### Goal of the exercise
Transcribe all records below exactly, without images.

### Stored records
---

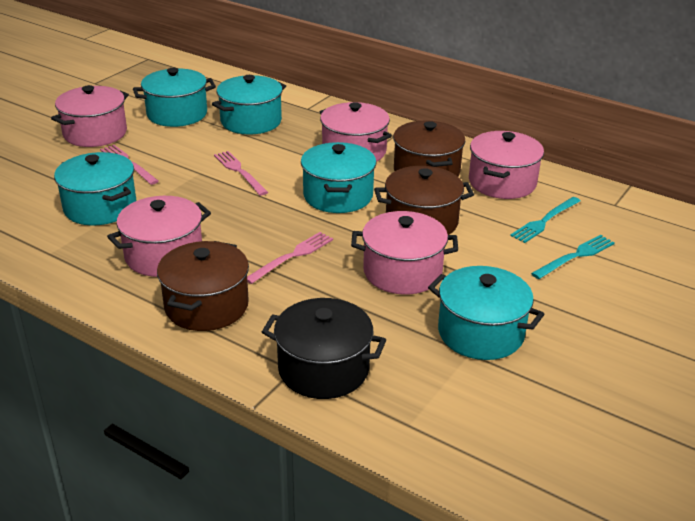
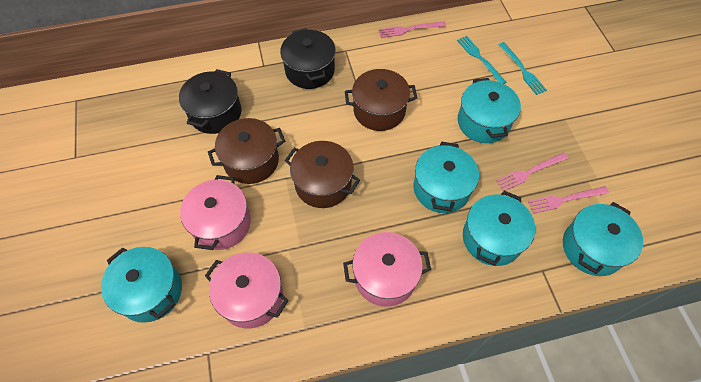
black pot: 1 -> 2
pink pot: 5 -> 3

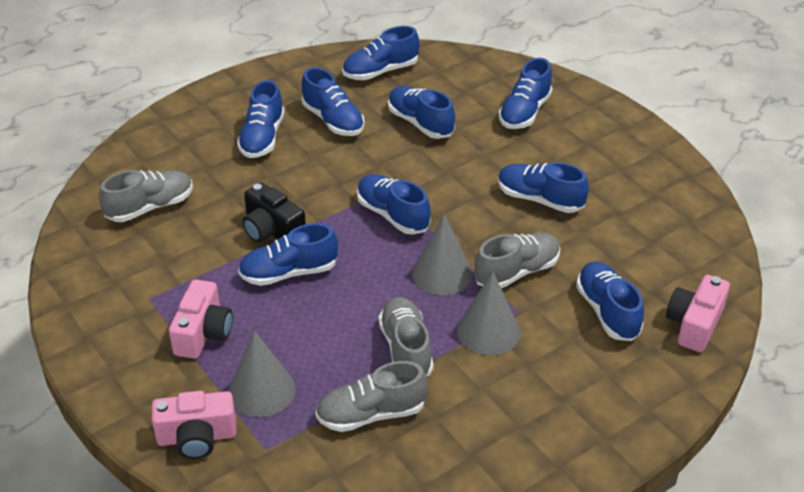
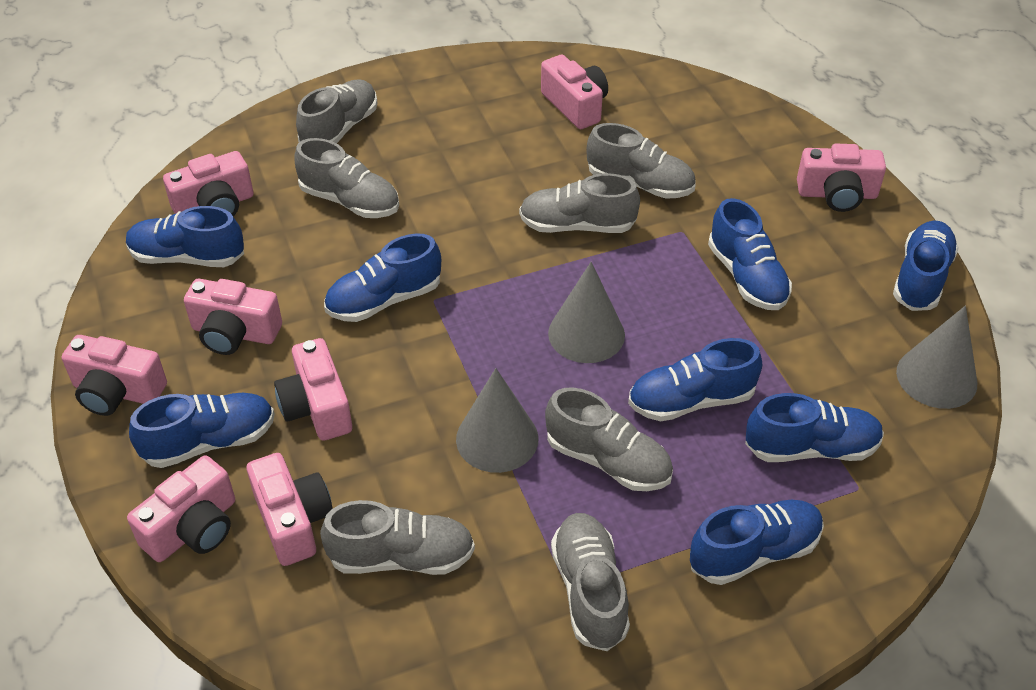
black camera: 1 -> 0
blue shoe: 9 -> 8
grey shoe: 4 -> 7
pink camera: 3 -> 8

---

### Task result
black pot: 1 -> 2
pink pot: 5 -> 3

black camera: 1 -> 0
blue shoe: 9 -> 8
grey shoe: 4 -> 7
pink camera: 3 -> 8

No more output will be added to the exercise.